━━━ GIVEN RECORDS ━━━
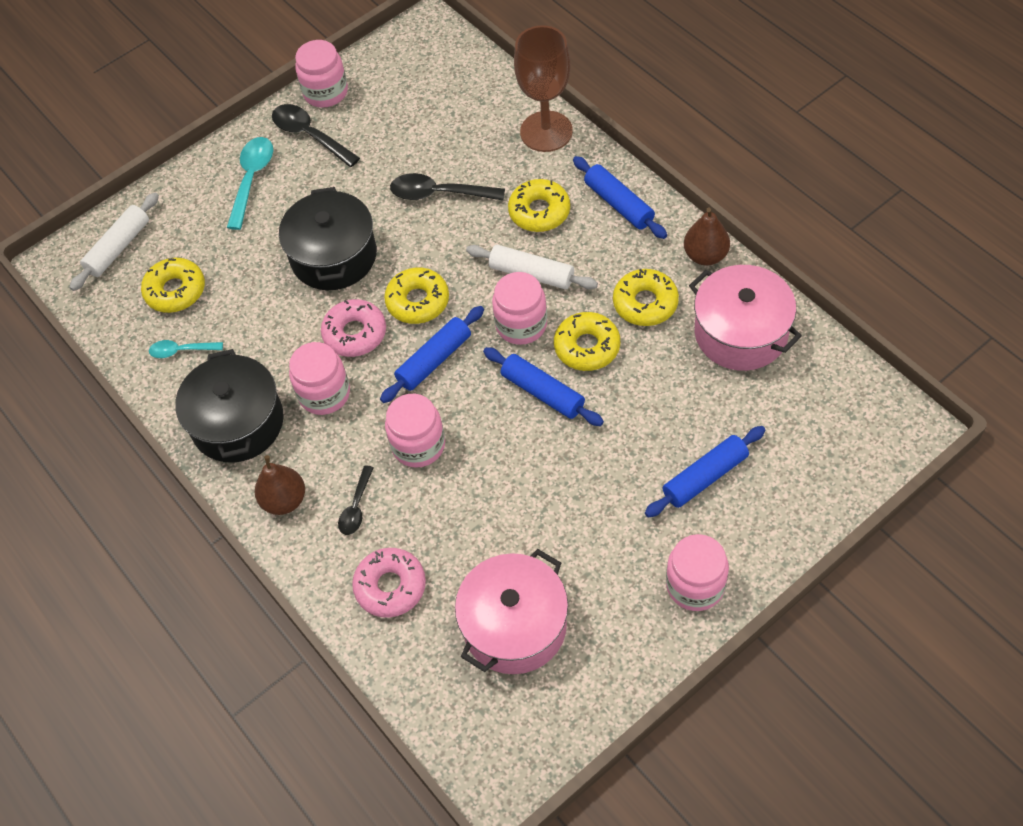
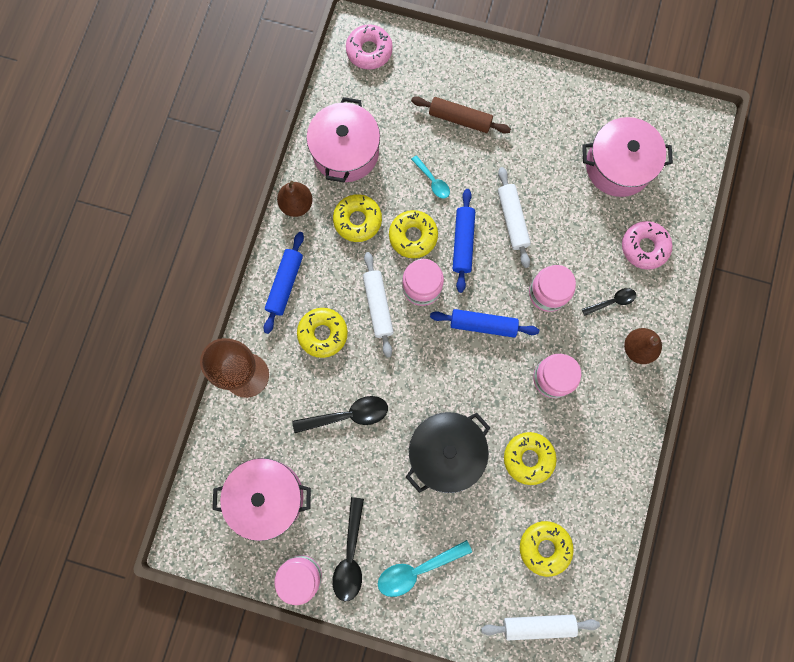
camera: 130 degrees left, 20 degrees up
turquoise spoon [149,340,223,358] -> turquoise spoon moved to [411,155,450,199]
black pot [175,349,284,463] -> none
pink donut [321,299,386,357] -> pink donut moved to [346,24,393,70]
yellow donut [384,267,449,324] -> yellow donut moved to [504,432,557,485]
black spoon [390,173,505,201] -> black spoon turned 75 degrees counterclockwise [292,396,388,433]
blue rolling pin [645,426,765,518] -> brown rolling pin [411,97,511,134]
pink jar [666,534,729,611] -> none
none -> pink pot [213,458,311,541]
none -> white rolling pin [498,167,531,268]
━━━
→ **YOUR GOAL**: Return the span of lines in the data above that opens at the line with "turquoise spoon [149,340,223,358]" and closes at the line with "black spoon [390,173,505,201]", exactly, ends included, nothing else.

→ **SOLUTION FOR THIS PROBLEM**:
turquoise spoon [149,340,223,358] -> turquoise spoon moved to [411,155,450,199]
black pot [175,349,284,463] -> none
pink donut [321,299,386,357] -> pink donut moved to [346,24,393,70]
yellow donut [384,267,449,324] -> yellow donut moved to [504,432,557,485]
black spoon [390,173,505,201] -> black spoon turned 75 degrees counterclockwise [292,396,388,433]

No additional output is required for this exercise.